Exercise brief:
Among the entries below, copy every line that carries the word "black".

Recorded data:
= = = = = = =

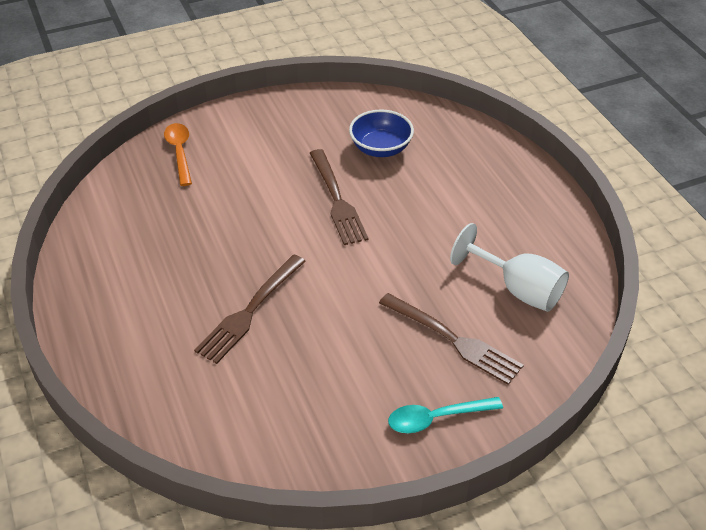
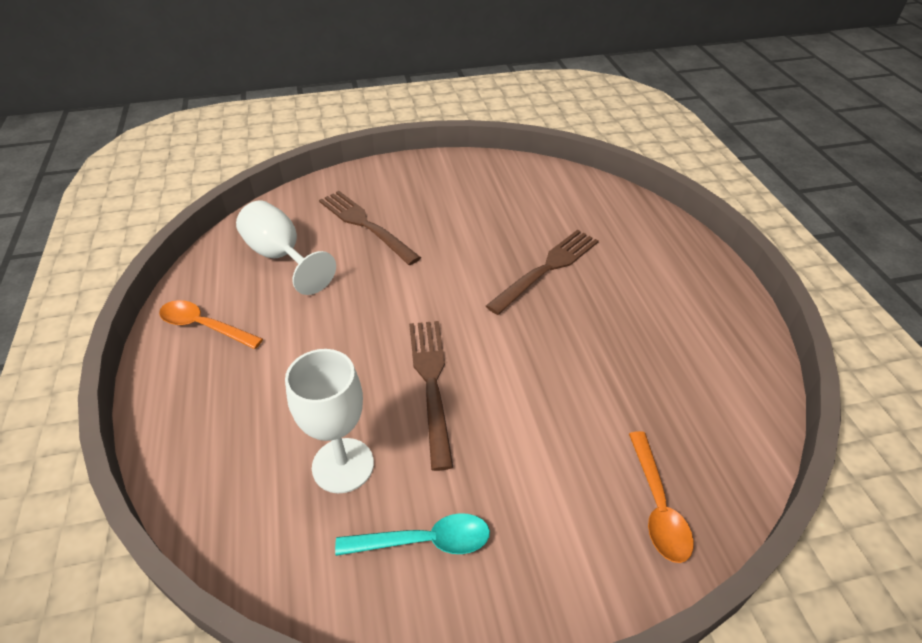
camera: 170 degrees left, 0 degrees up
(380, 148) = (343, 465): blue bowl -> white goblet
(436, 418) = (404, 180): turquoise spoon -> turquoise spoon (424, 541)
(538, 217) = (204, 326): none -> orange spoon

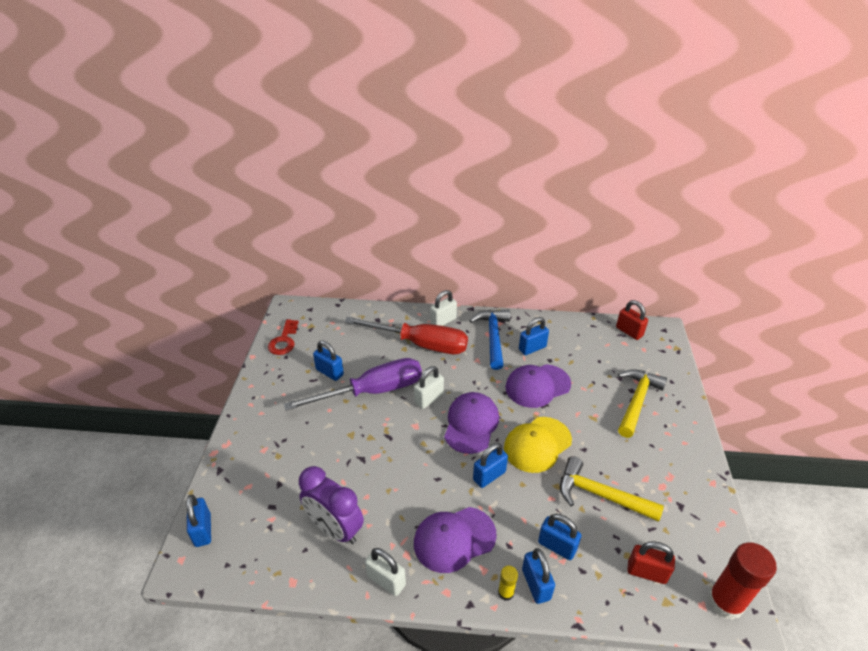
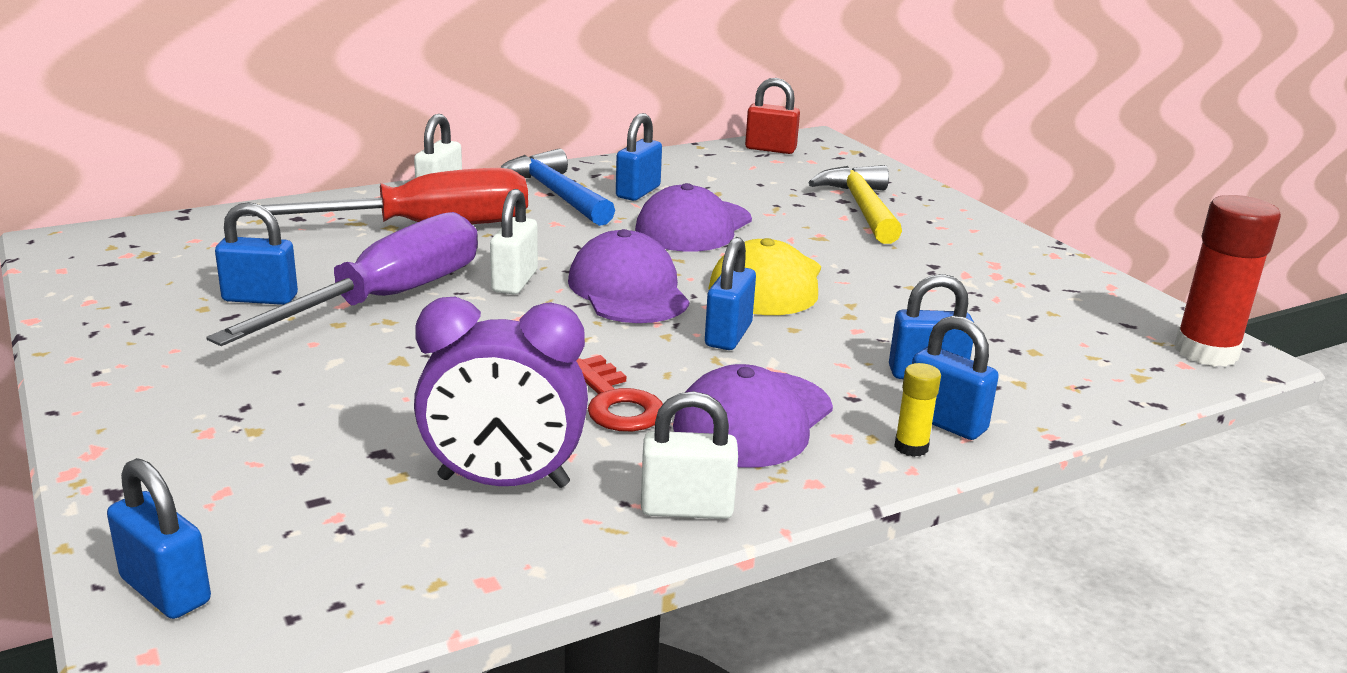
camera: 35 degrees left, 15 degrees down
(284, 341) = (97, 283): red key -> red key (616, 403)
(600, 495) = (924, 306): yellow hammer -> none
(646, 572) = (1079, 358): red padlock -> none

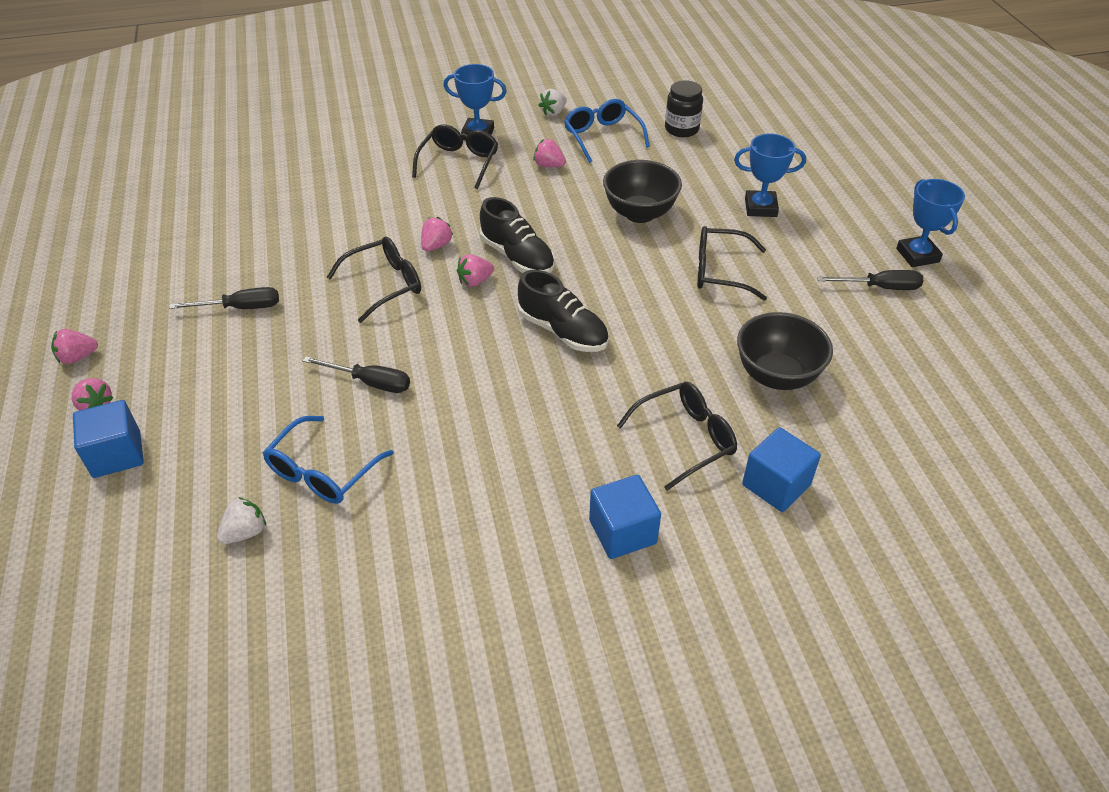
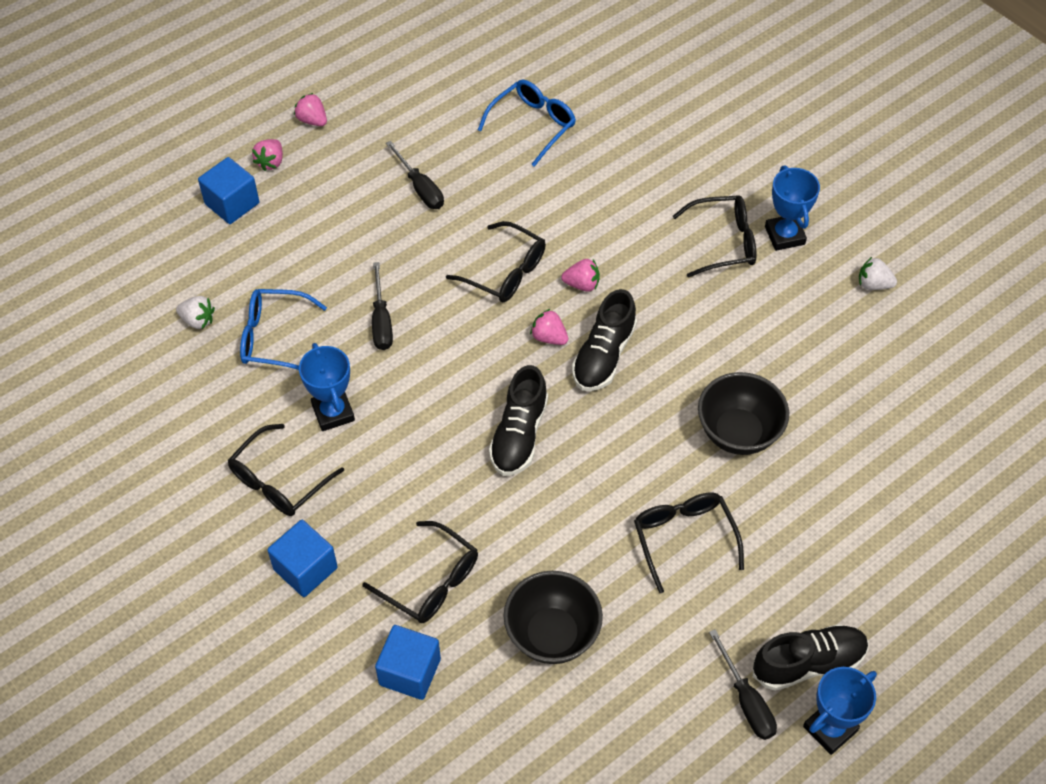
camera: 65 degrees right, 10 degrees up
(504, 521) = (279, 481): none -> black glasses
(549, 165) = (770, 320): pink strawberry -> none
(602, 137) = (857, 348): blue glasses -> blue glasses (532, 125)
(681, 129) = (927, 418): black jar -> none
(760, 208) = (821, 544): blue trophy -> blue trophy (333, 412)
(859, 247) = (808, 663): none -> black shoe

= = = = = = =

Answer below:
(504, 521) = (279, 481): none -> black glasses
(681, 129) = (927, 418): black jar -> none
(859, 247) = (808, 663): none -> black shoe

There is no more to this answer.